WHAT IS REQUIRED
Extract each line of the records below that contains the word "moved".
*** Opening of DATA FOR THE TASK ***
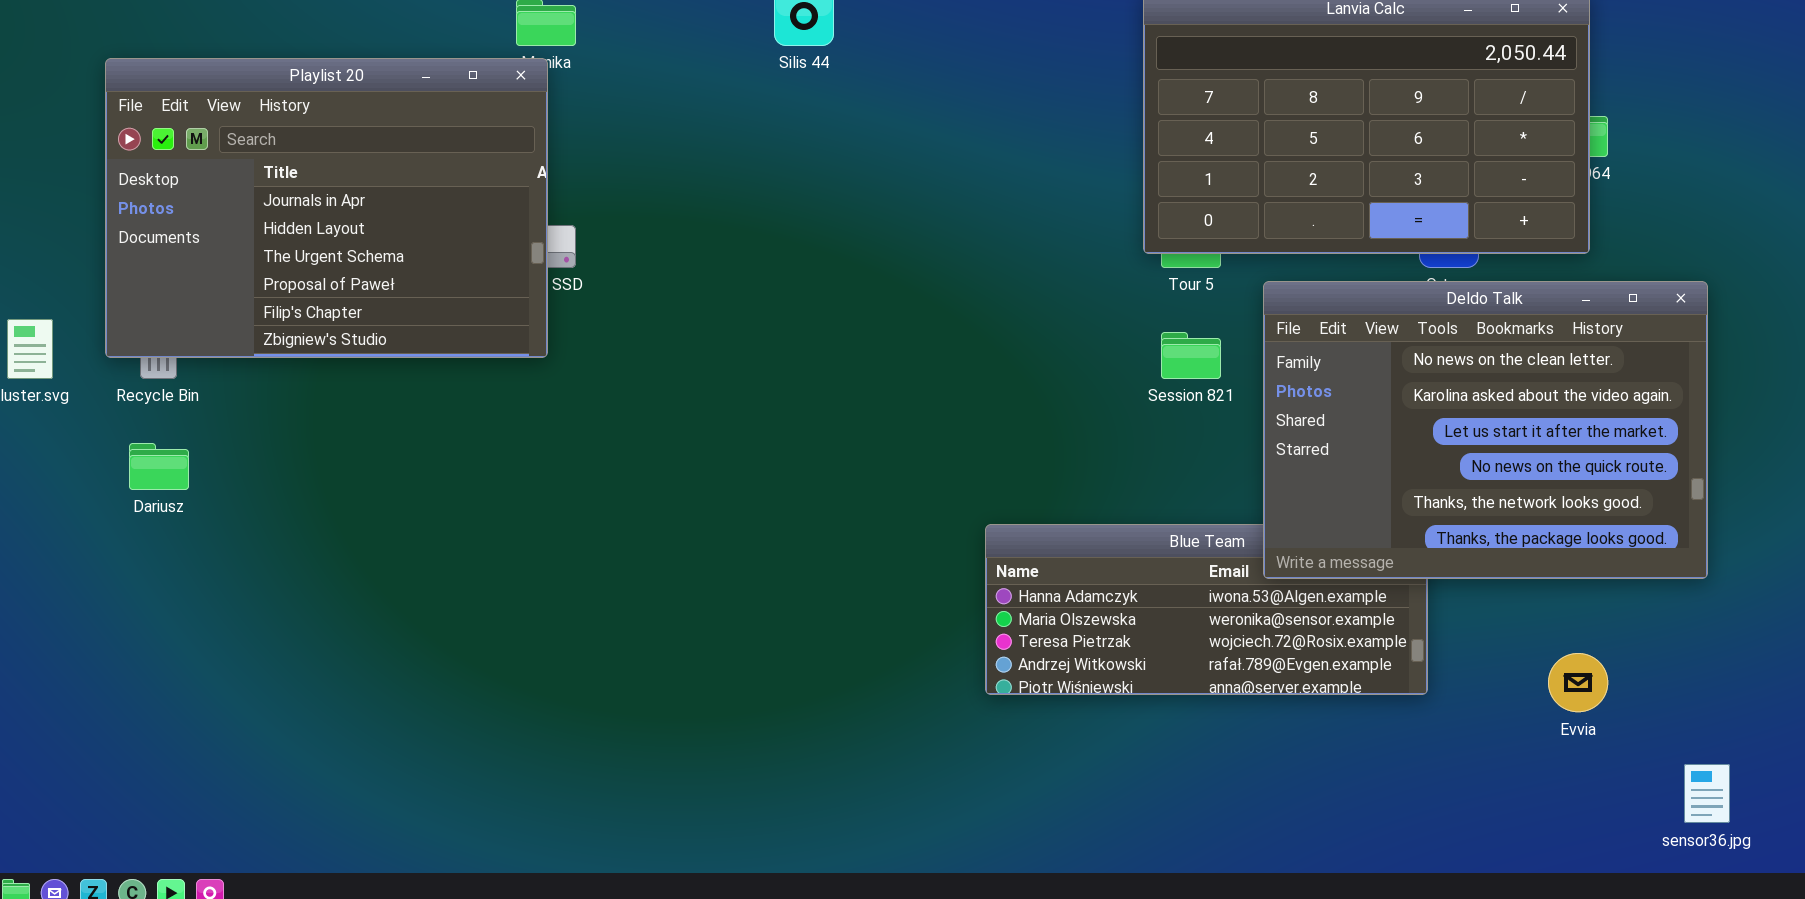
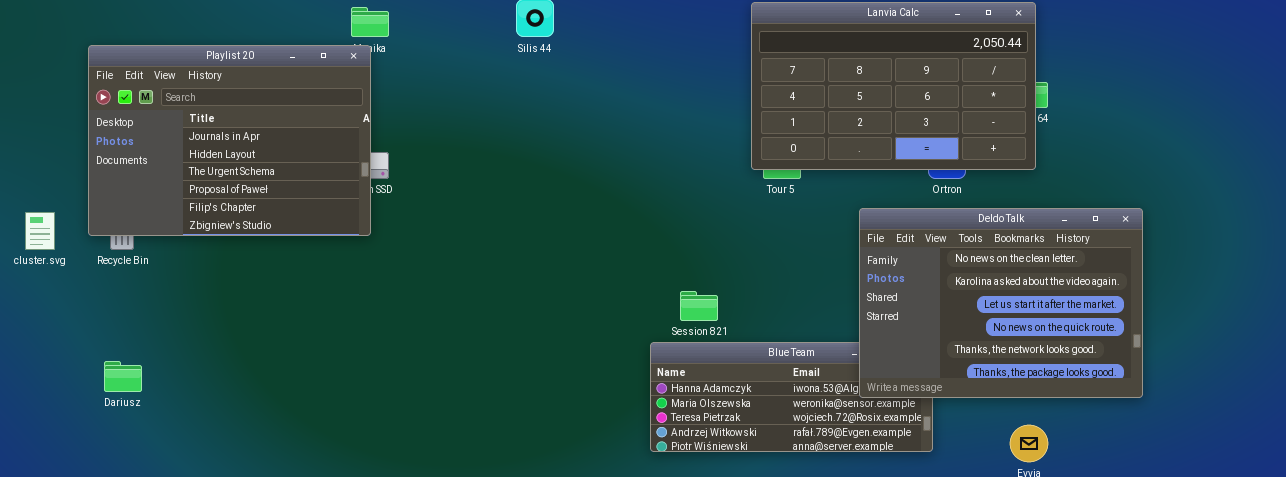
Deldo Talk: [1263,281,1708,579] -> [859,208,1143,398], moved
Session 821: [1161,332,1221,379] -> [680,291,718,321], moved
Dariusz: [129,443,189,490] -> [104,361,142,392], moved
*** Close of DATA FOR THE TASK ***
*** Opening of DATA FOR THE TASK ***
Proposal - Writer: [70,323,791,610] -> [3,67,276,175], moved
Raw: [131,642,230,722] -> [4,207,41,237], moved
*** Close of DATA FOR THE TASK ***
*** Opening of DATA FOR THE TASK ***
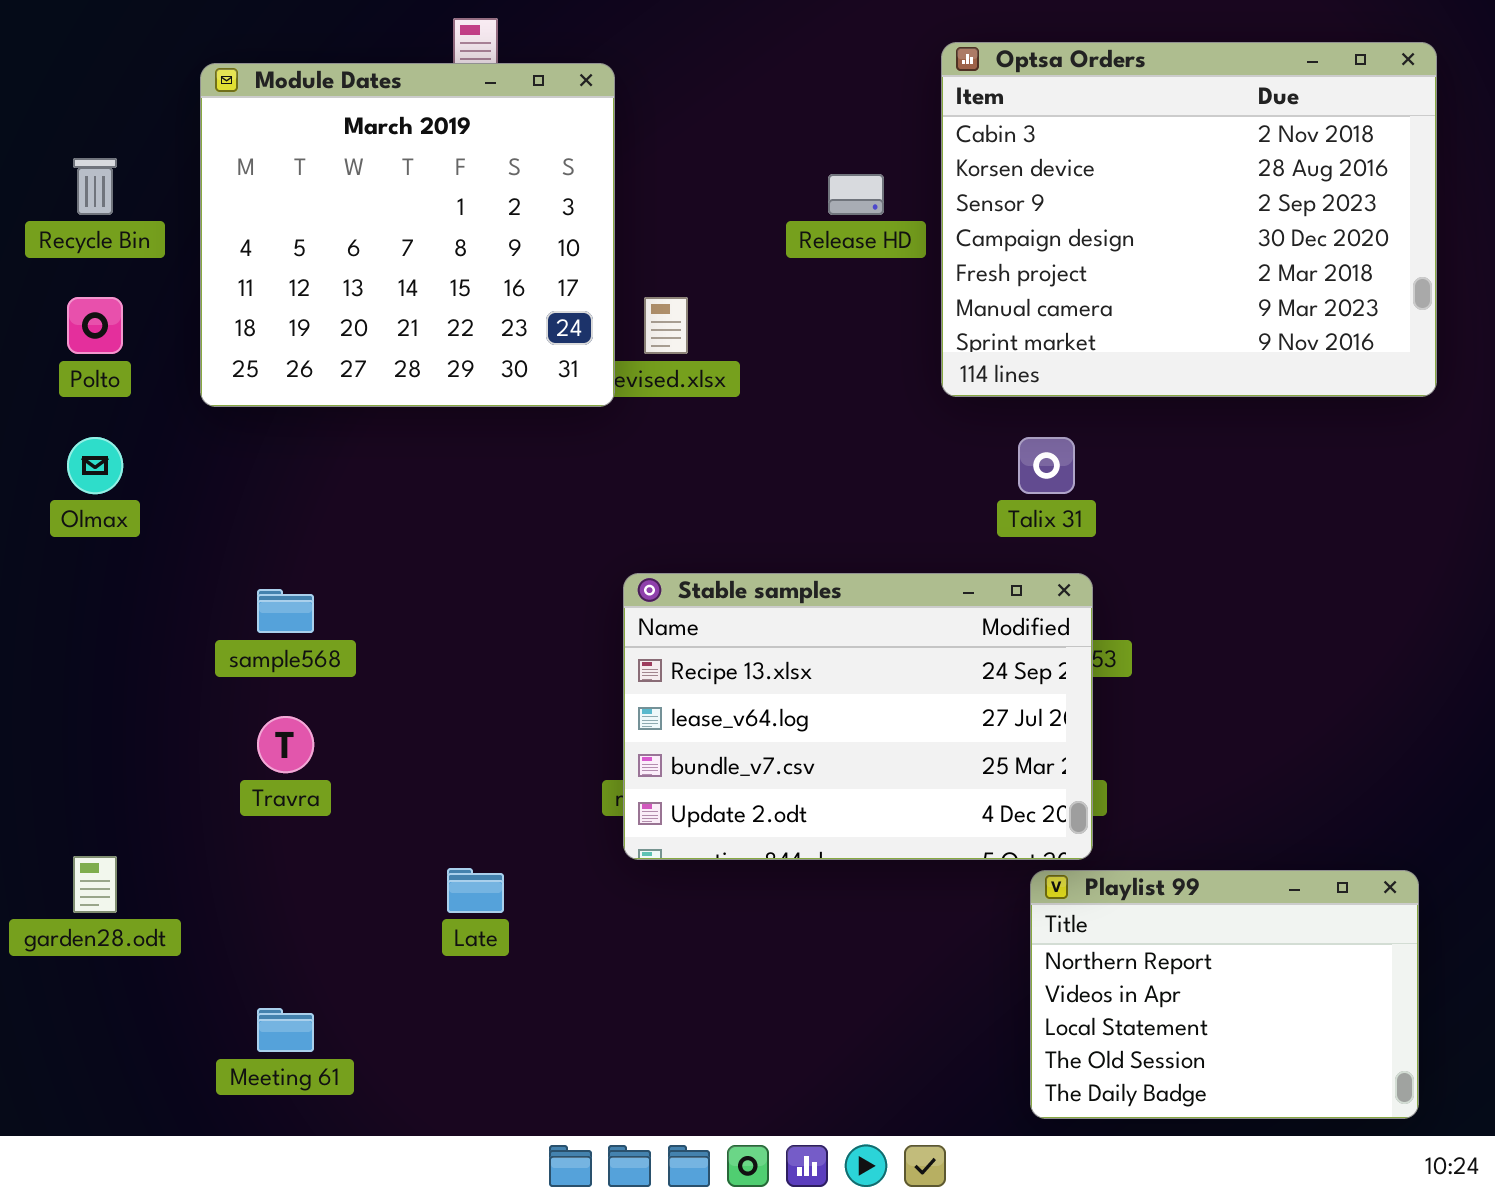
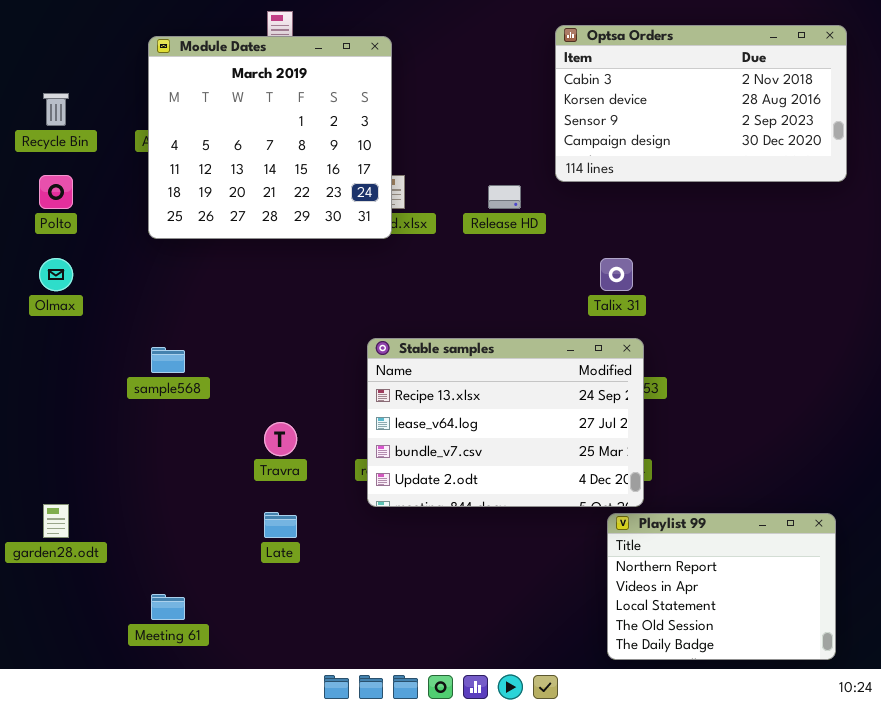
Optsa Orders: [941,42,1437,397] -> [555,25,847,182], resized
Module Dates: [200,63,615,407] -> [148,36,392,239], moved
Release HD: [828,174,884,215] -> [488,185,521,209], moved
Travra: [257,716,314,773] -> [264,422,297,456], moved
*** Close of DATA FOR THE TASK ***
REPLY TO THE EXERCISE
Deldo Talk: [1263,281,1708,579] -> [859,208,1143,398], moved
Session 821: [1161,332,1221,379] -> [680,291,718,321], moved
Dariusz: [129,443,189,490] -> [104,361,142,392], moved
Proposal - Writer: [70,323,791,610] -> [3,67,276,175], moved
Raw: [131,642,230,722] -> [4,207,41,237], moved
Module Dates: [200,63,615,407] -> [148,36,392,239], moved
Release HD: [828,174,884,215] -> [488,185,521,209], moved
Travra: [257,716,314,773] -> [264,422,297,456], moved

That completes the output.